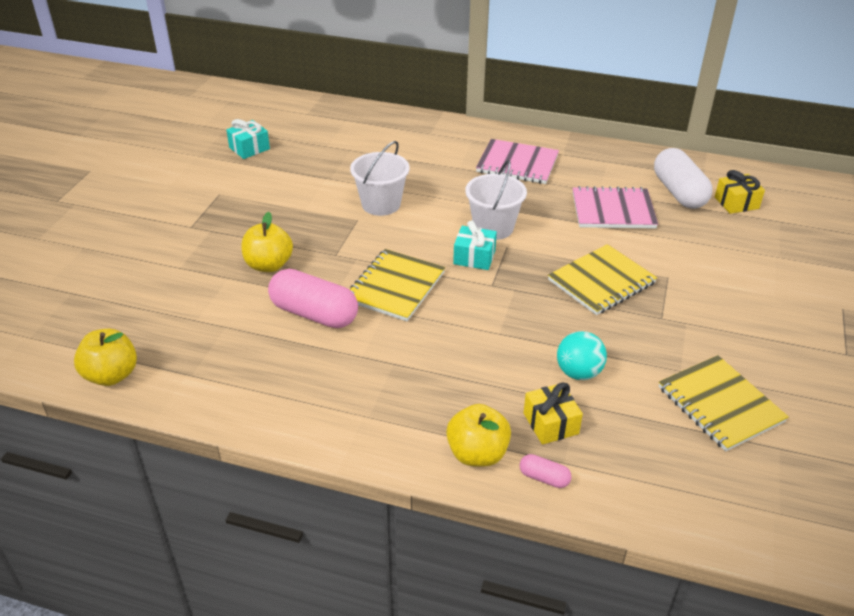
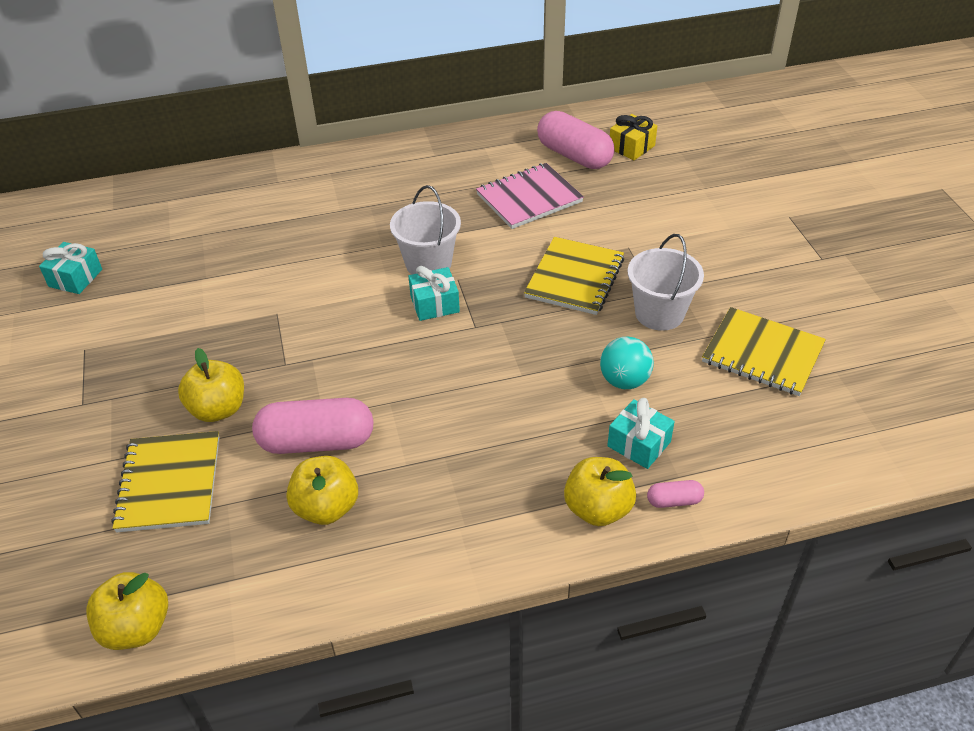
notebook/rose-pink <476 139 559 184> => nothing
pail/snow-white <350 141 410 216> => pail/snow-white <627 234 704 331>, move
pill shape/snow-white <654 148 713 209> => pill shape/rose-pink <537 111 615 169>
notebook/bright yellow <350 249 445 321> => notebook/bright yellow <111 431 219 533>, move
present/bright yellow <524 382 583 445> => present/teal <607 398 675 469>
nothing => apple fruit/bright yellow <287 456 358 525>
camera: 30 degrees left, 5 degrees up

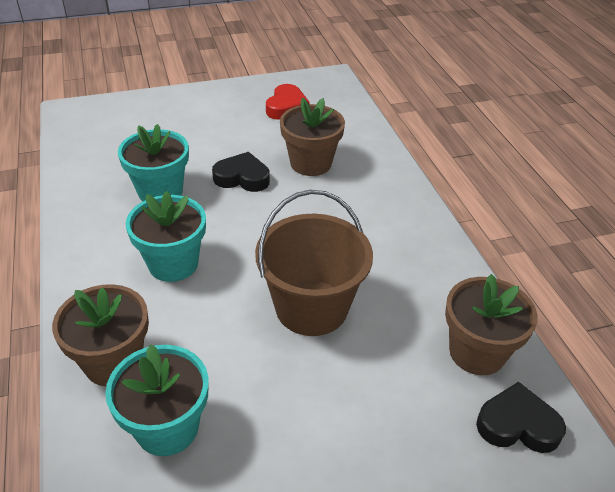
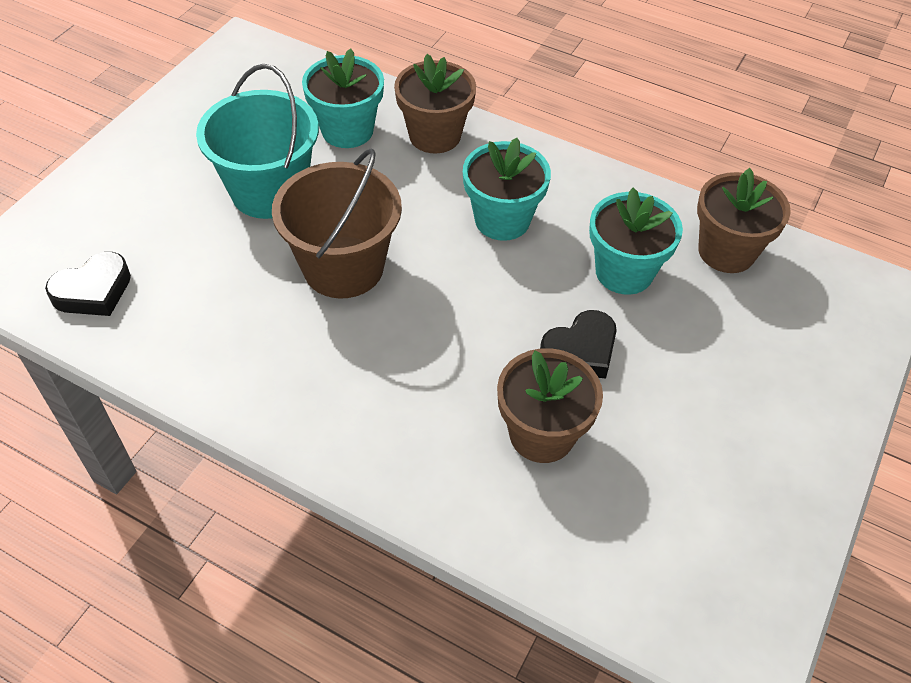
heart/red <266 84 310 120> => nothing
flower pot/brown <445 274 538 375> => flower pot/brown <697 168 791 273>, move
nothing => pail/teal <196 64 319 219>
camera: 135 degrees right, 10 degrees up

**********

### TASK DESCRIPTION
In the records above, how many lines include "bright"? Reply only with the number.

### EXERCISE SOLUTION
3